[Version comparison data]
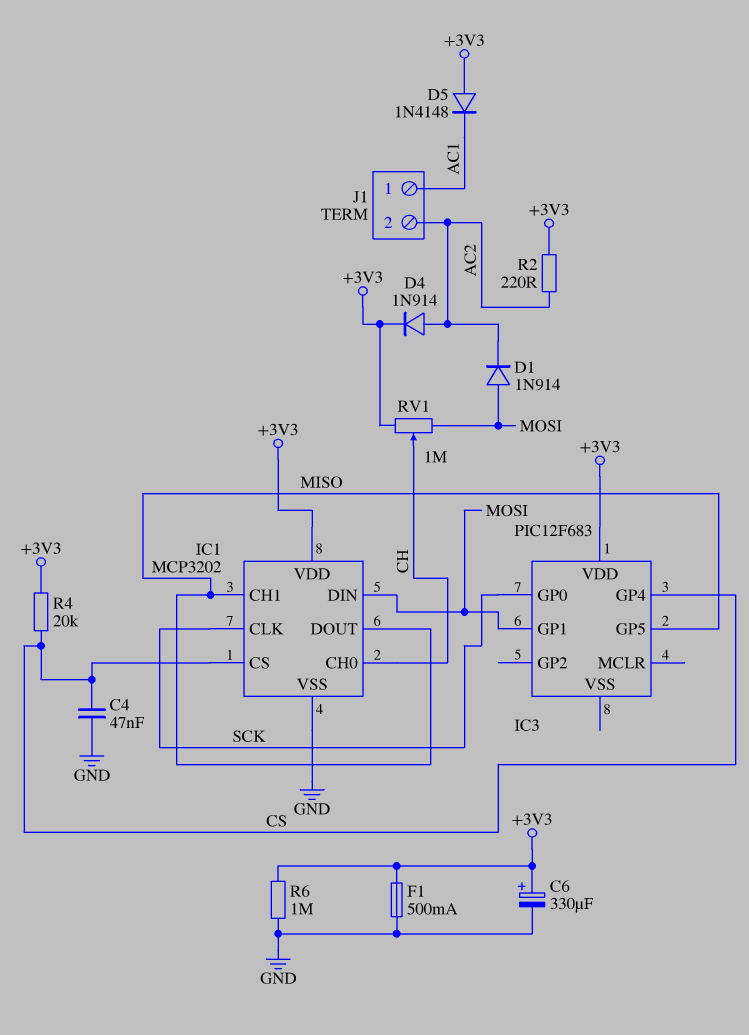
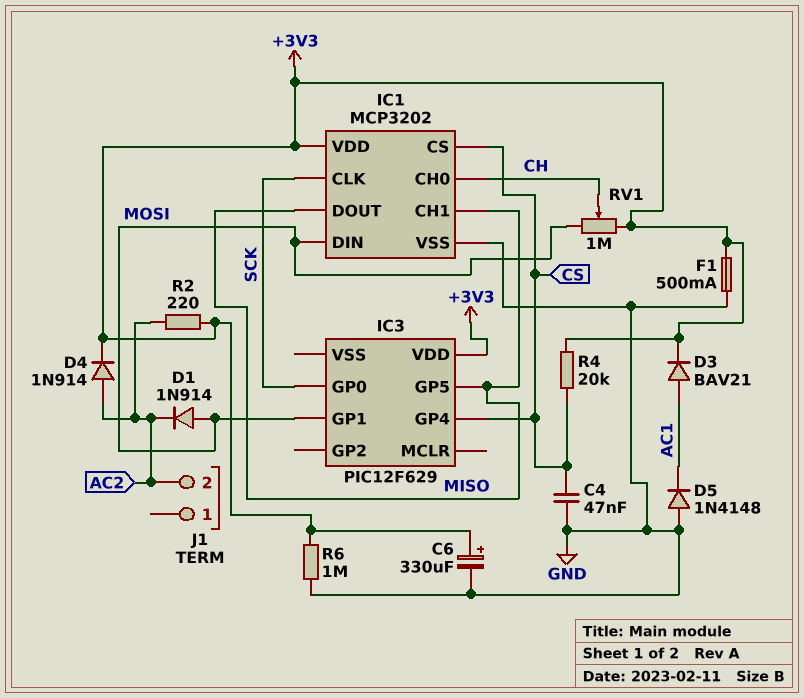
D3: none -> diode BAV21 (A AC1, K +3V3)
D5: diode 1N4148 (A +3V3, K AC1) -> diode 1N4148 (A GND, K AC1)
IC3: PIC12F683 -> PIC12F629
J1 pin 1: AC1 -> none

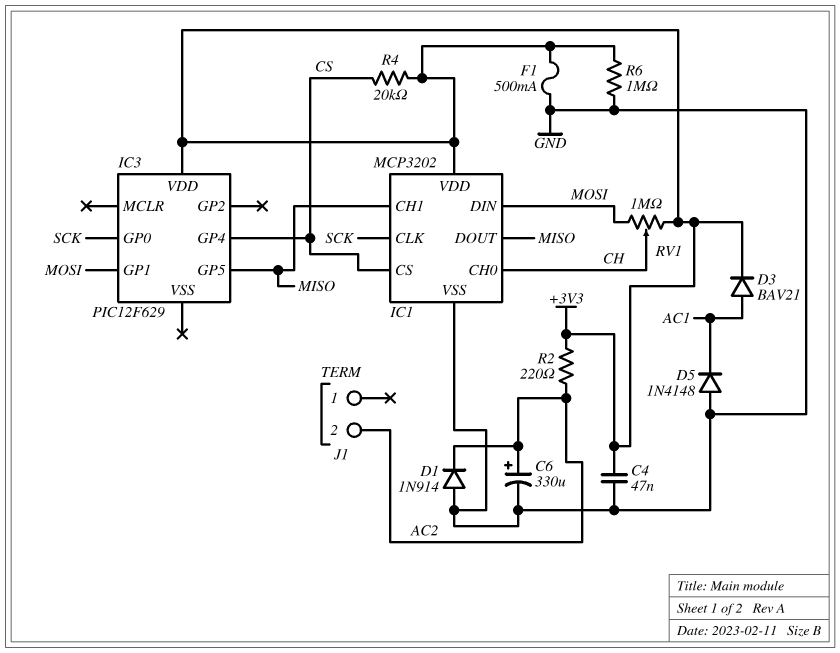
C4: 47nF (CS, GND) -> 47nF (+3V3, GND)
C6: 330uF (plus +3V3, minus GND) -> 330uF (plus AC2, minus GND)
D1: diode 1N914 (A MOSI, K AC2) -> diode 1N914 (A GND, K AC2)
D4: diode 1N914 (A AC2, K +3V3) -> none

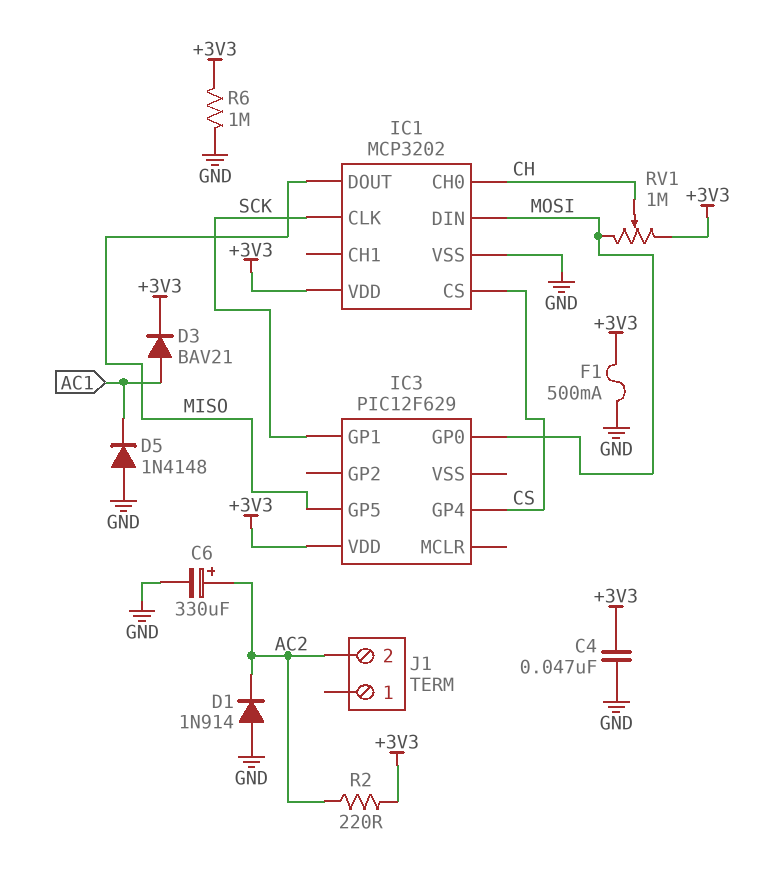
IC1 pin CH1: MISO -> none
IC3 pin GP0: SCK -> MOSI
IC3 pin GP1: MOSI -> SCK
R4: 20k (+3V3, CS) -> none

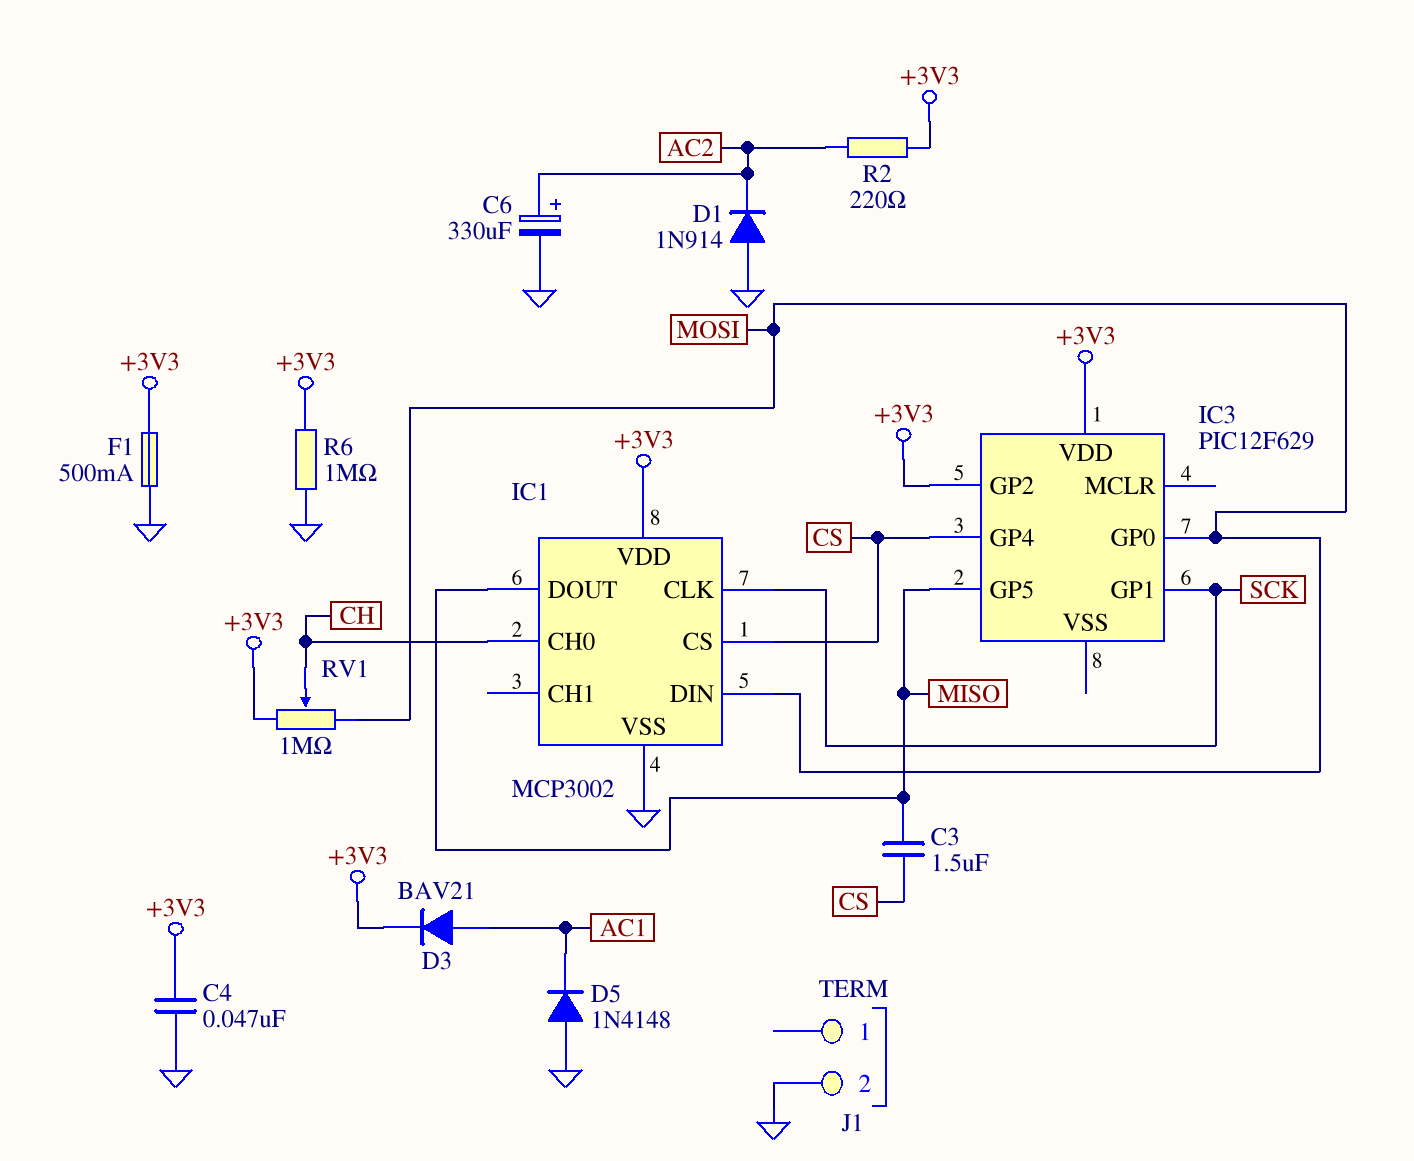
C3: none -> 1.5uF (CS, MISO)
IC1: MCP3202 -> MCP3002
IC3 pin GP2: none -> +3V3
J1 pin 2: AC2 -> GND

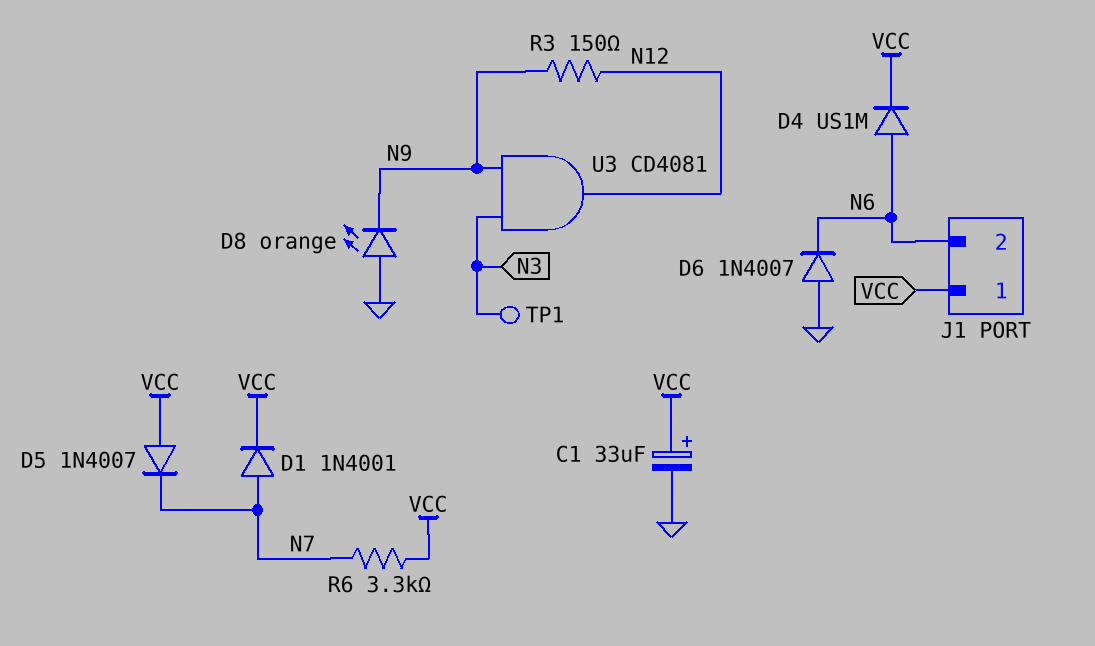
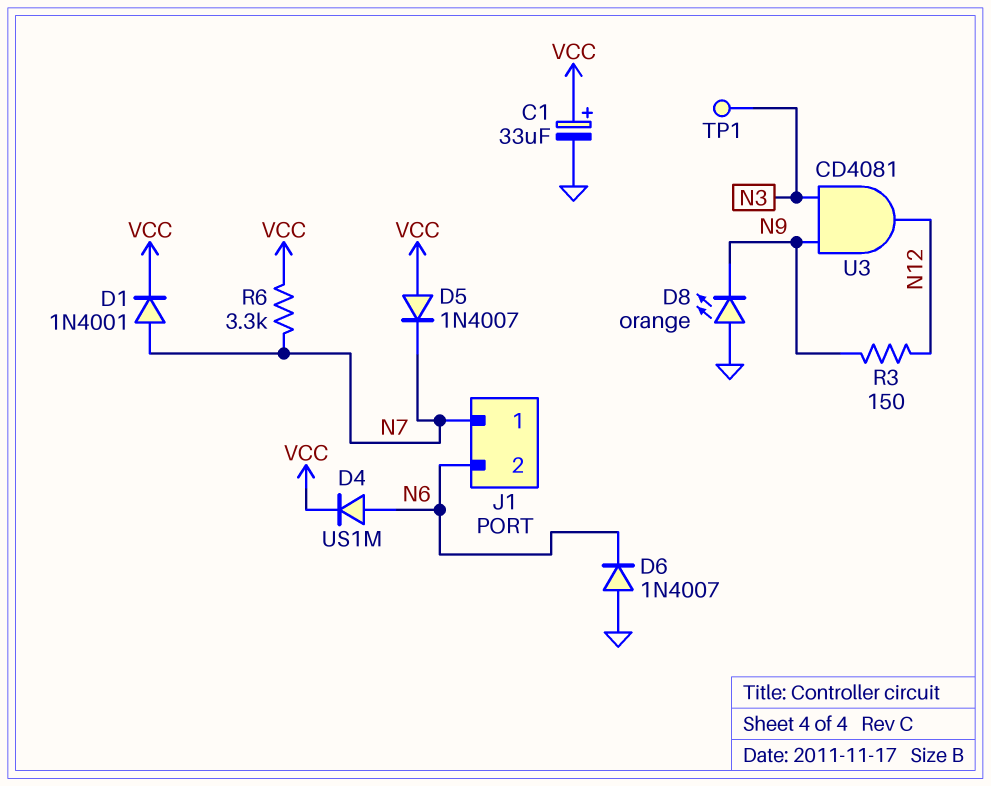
J1 pin 1: VCC -> N7

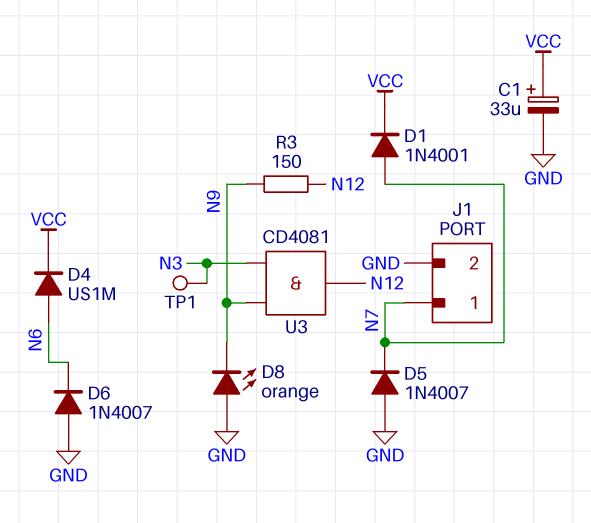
D5: diode 1N4007 (A VCC, K N7) -> diode 1N4007 (A GND, K N7)
J1 pin 2: N6 -> GND
R6: 3.3k (N7, VCC) -> none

--- What the task asks ---
The last line of the entries marks the end, and the line with "J1 pin 2: AC2 -> GND" marks the start. Output exactly those two lines and every line between them, nothing else, with the pictures left out.

--- Output of the task ---
J1 pin 2: AC2 -> GND

J1 pin 1: VCC -> N7

D5: diode 1N4007 (A VCC, K N7) -> diode 1N4007 (A GND, K N7)
J1 pin 2: N6 -> GND
R6: 3.3k (N7, VCC) -> none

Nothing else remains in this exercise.